• WHAT IS NEEDED:
Once you find the line containing "ENC2 pin DT: RX -> 8" in the data below, copy it and each following line exactly, up to and including the line containing "POT1 pin VCC: GND -> 5V", and nothing else.

• DATA SUPPLIED:
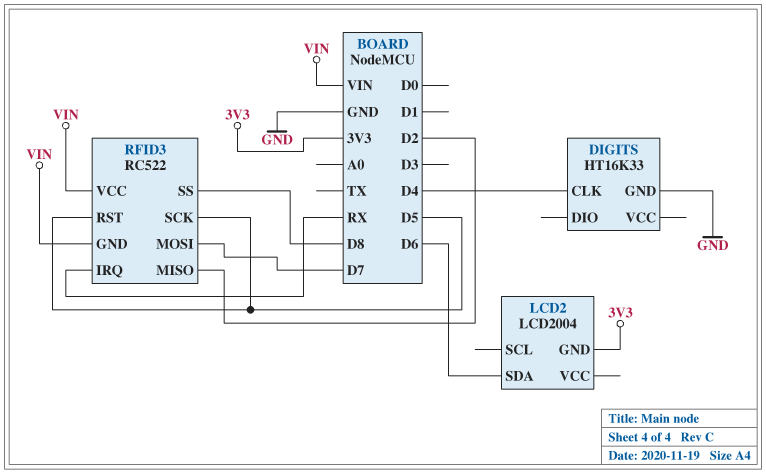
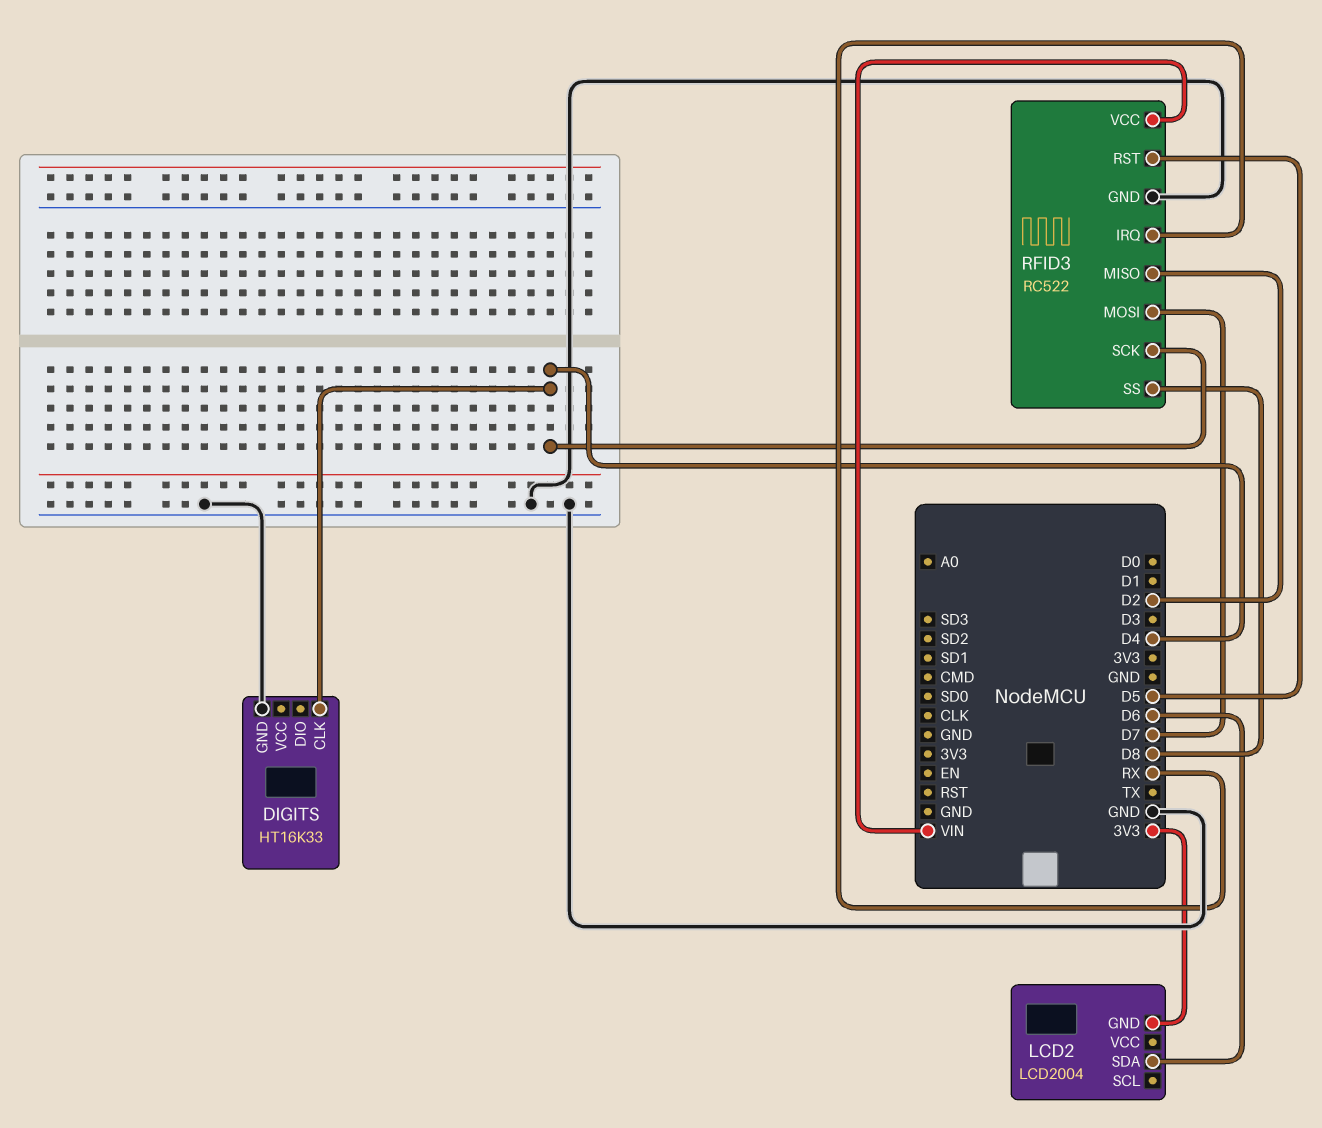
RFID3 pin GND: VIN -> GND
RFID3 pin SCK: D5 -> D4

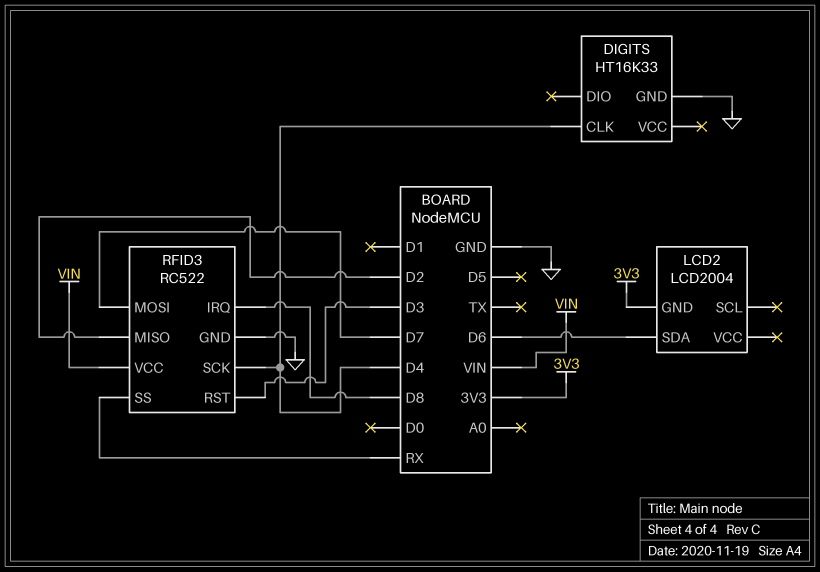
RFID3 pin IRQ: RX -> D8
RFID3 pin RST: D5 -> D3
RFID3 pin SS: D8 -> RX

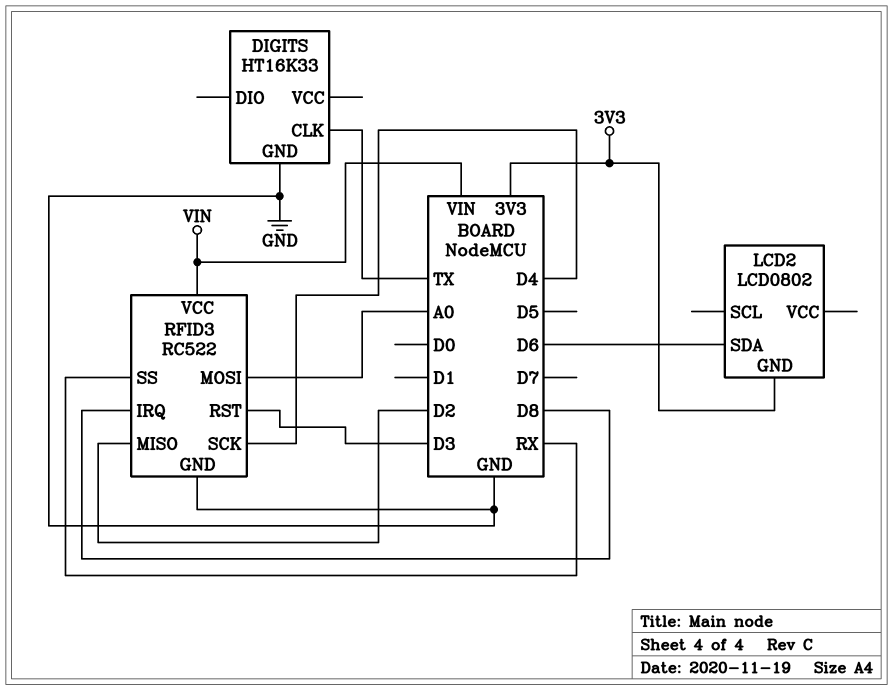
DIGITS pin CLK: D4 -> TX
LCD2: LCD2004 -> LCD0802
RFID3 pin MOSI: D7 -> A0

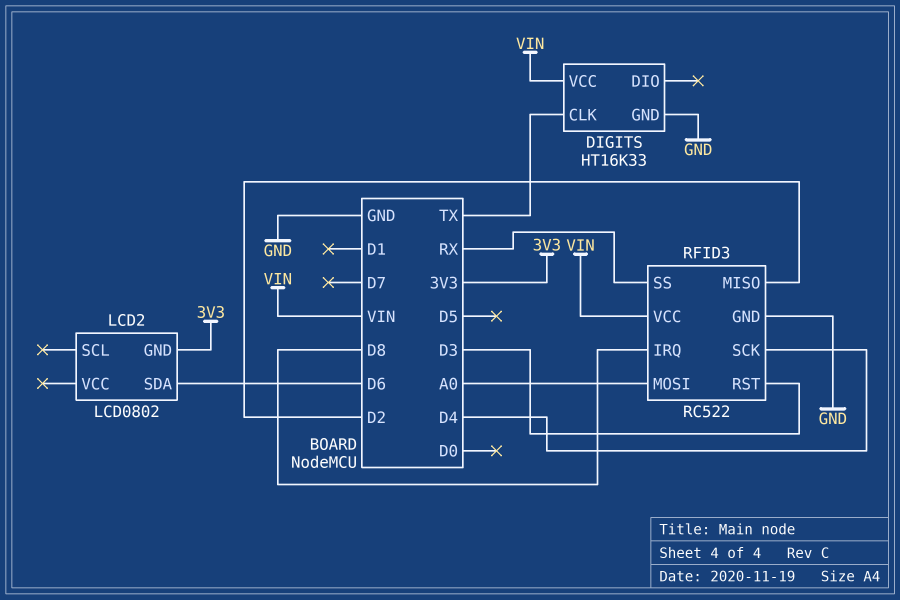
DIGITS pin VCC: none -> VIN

==

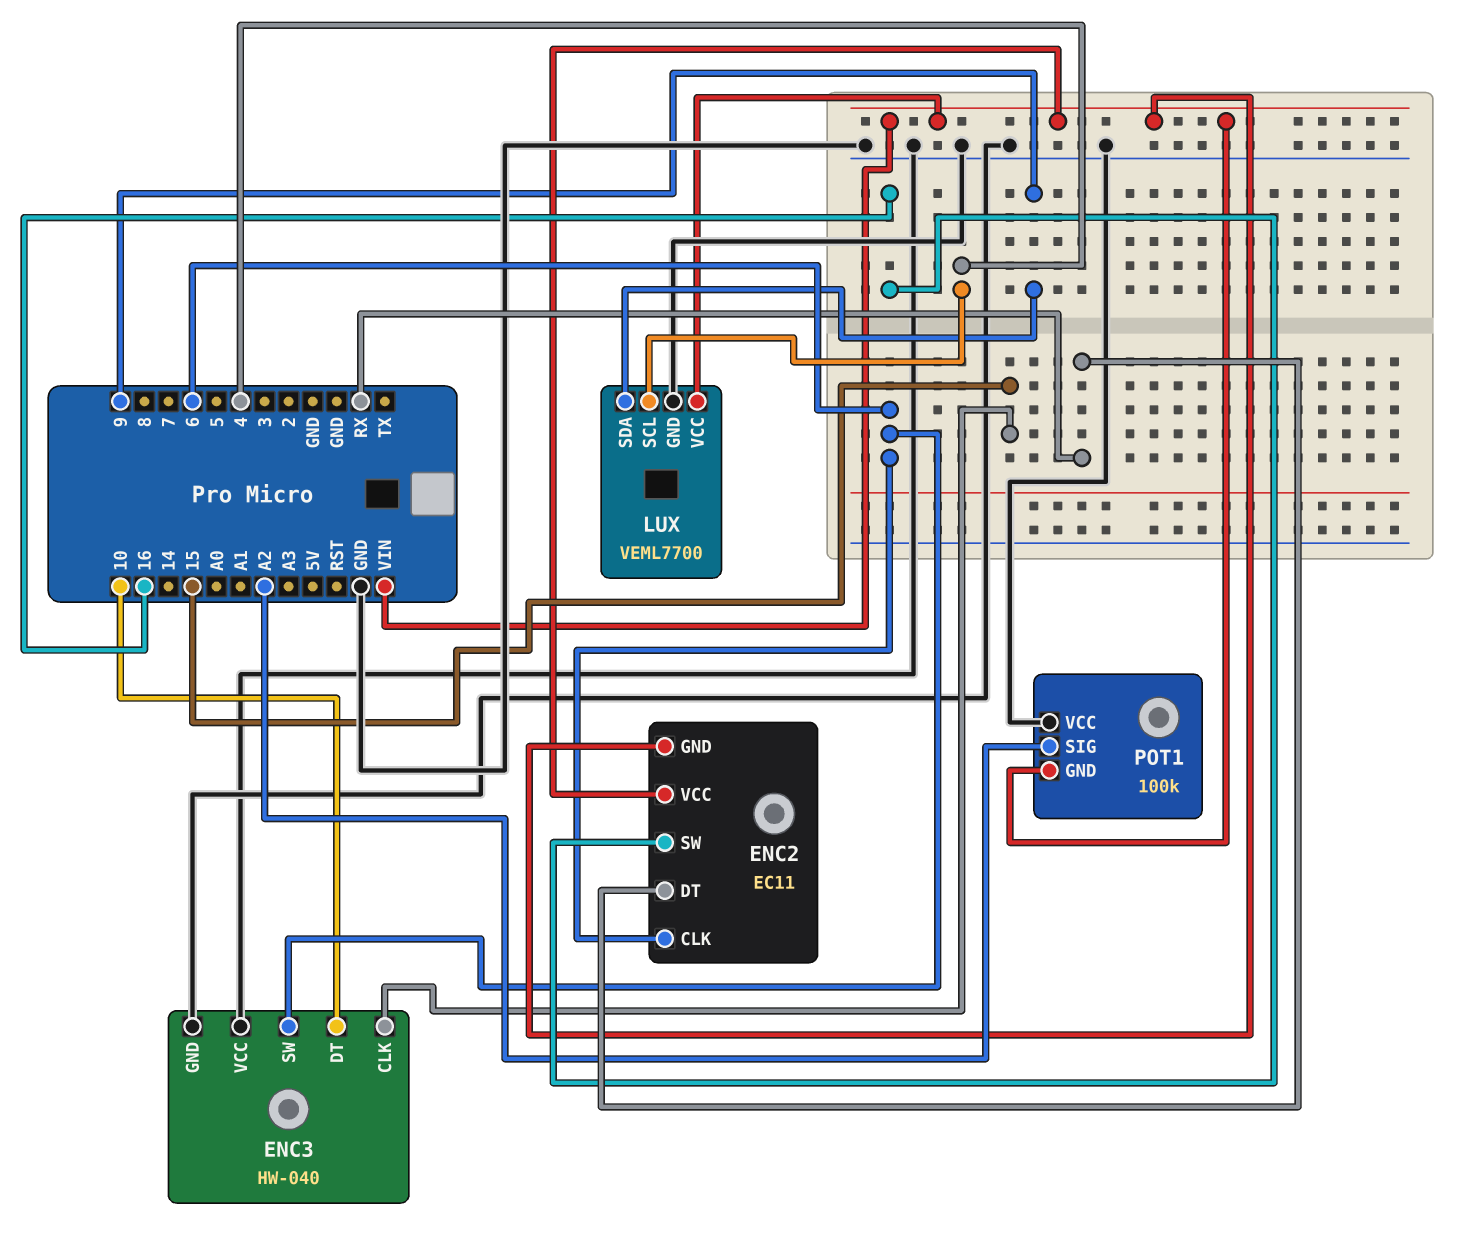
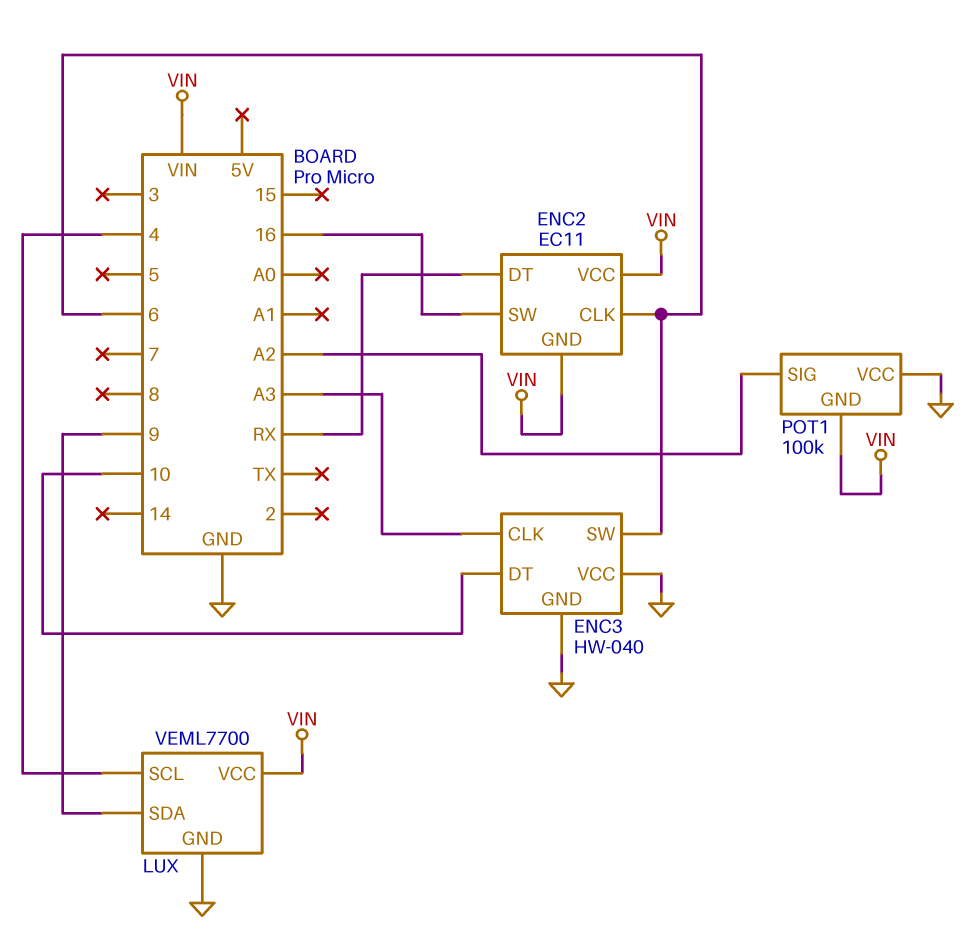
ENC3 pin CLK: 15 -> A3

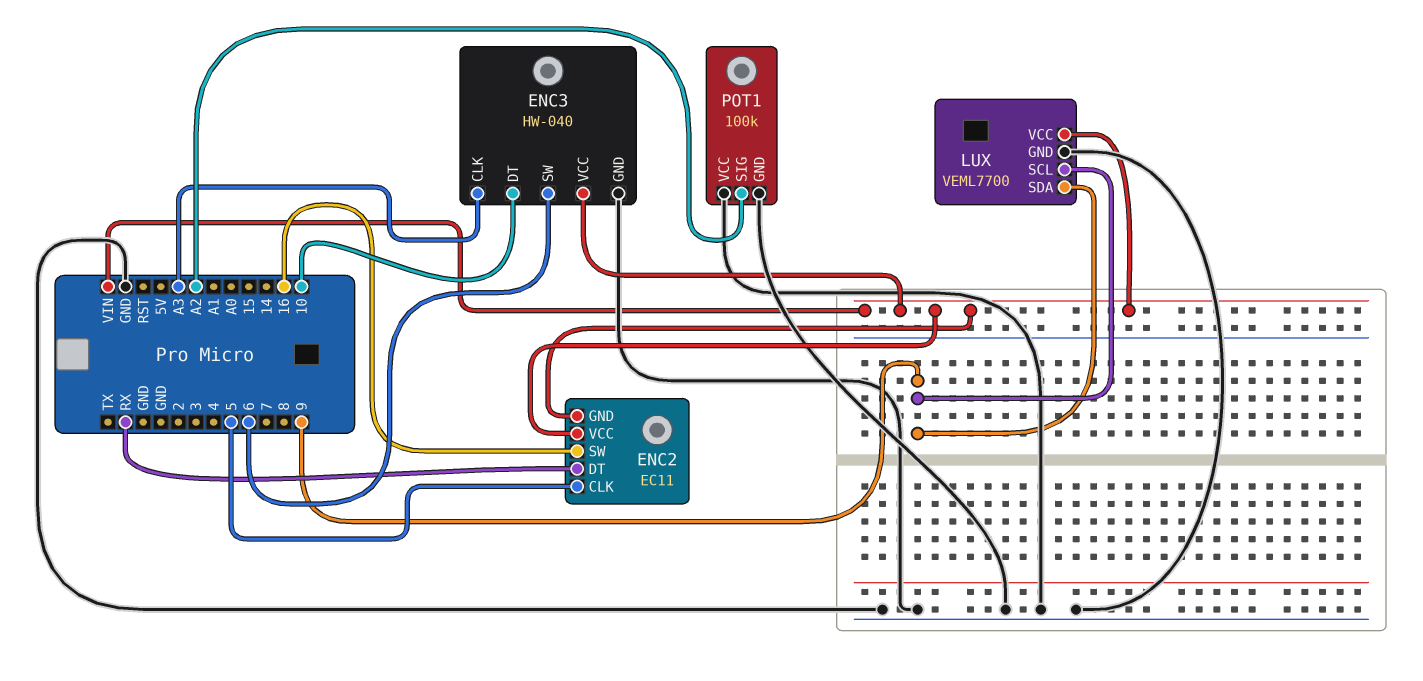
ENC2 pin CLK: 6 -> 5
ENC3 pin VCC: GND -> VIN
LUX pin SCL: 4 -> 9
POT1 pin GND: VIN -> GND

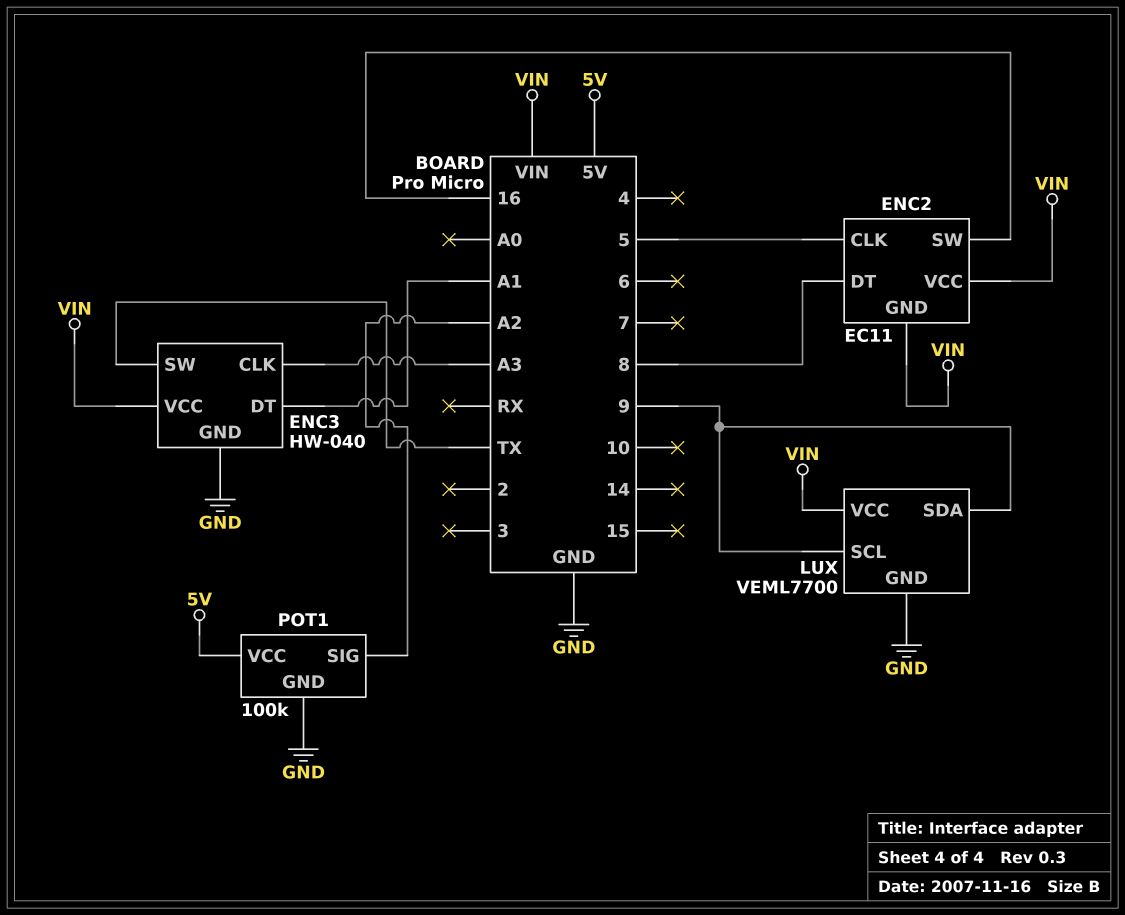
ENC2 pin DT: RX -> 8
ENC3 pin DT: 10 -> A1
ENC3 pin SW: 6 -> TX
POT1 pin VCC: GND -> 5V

---

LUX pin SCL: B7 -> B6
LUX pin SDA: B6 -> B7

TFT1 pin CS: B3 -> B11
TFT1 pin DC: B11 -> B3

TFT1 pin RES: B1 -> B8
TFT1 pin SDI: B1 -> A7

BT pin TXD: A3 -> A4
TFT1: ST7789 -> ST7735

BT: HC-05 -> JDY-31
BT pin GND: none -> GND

• RESPONSE TO THIS TASK:
ENC2 pin DT: RX -> 8
ENC3 pin DT: 10 -> A1
ENC3 pin SW: 6 -> TX
POT1 pin VCC: GND -> 5V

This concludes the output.